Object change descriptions
————

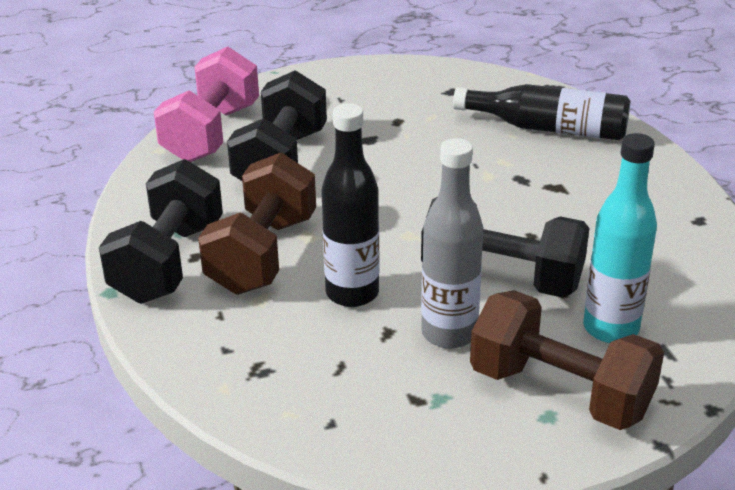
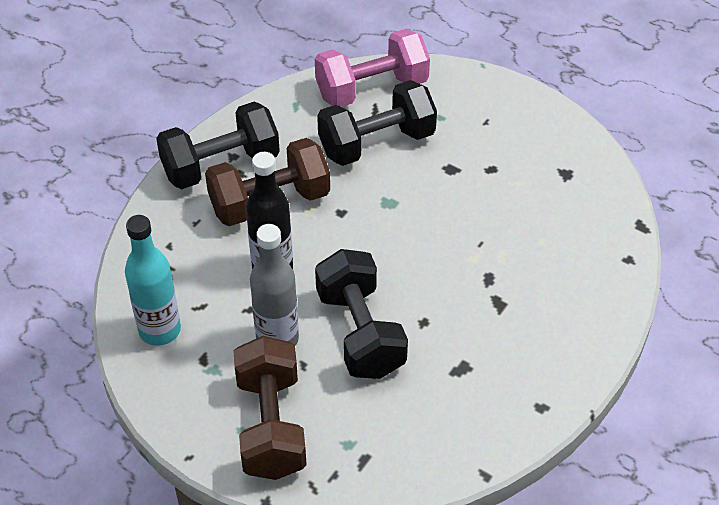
camera: 50 degrees right, 15 degrees up
(548, 128) = (574, 256): black bottle -> none
(610, 328) = (359, 419): turquoise bottle -> turquoise bottle (160, 330)

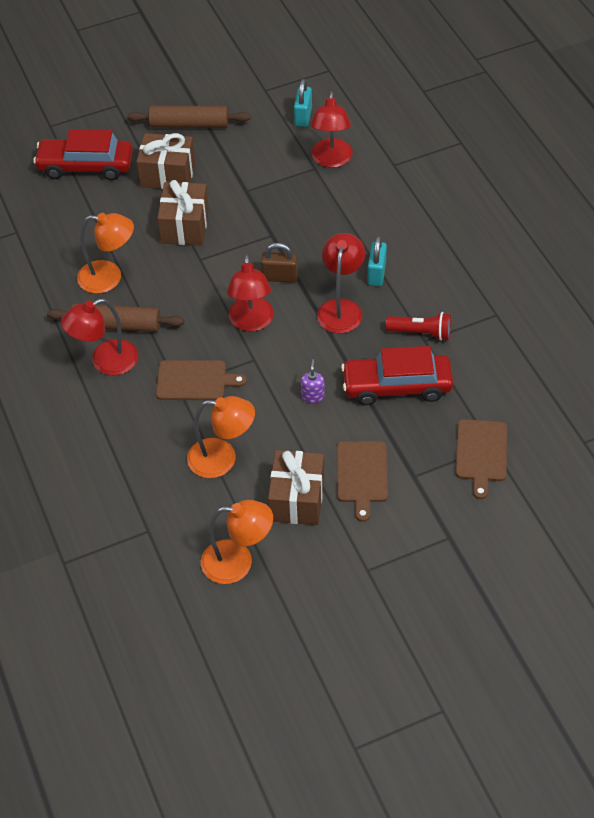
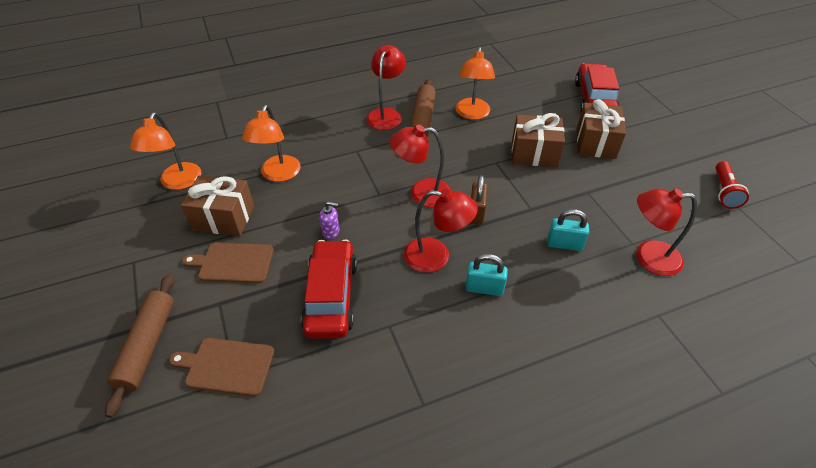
camera: 90 degrees right, 5 degrees down
(105, 362) = (386, 114): red lamp -> red lamp turned 45 degrees clockwise
(189, 124) = (665, 155): brown rolling pin -> brown rolling pin (147, 346)
(195, 381) = (361, 159): brown cutting board -> none
(303, 116) = (709, 236): turquoise padlock -> turquoise padlock (564, 244)
(421, 333) = (399, 323): red flashlight -> red flashlight (724, 192)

————

• Instructions for the task: The data above must be reproduced exactly, without any of its pictures.

• Task answer:
camera: 50 degrees right, 15 degrees up
(548, 128) = (574, 256): black bottle -> none
(610, 328) = (359, 419): turquoise bottle -> turquoise bottle (160, 330)

camera: 90 degrees right, 5 degrees down
(105, 362) = (386, 114): red lamp -> red lamp turned 45 degrees clockwise
(189, 124) = (665, 155): brown rolling pin -> brown rolling pin (147, 346)
(195, 381) = (361, 159): brown cutting board -> none
(303, 116) = (709, 236): turquoise padlock -> turquoise padlock (564, 244)
(421, 333) = (399, 323): red flashlight -> red flashlight (724, 192)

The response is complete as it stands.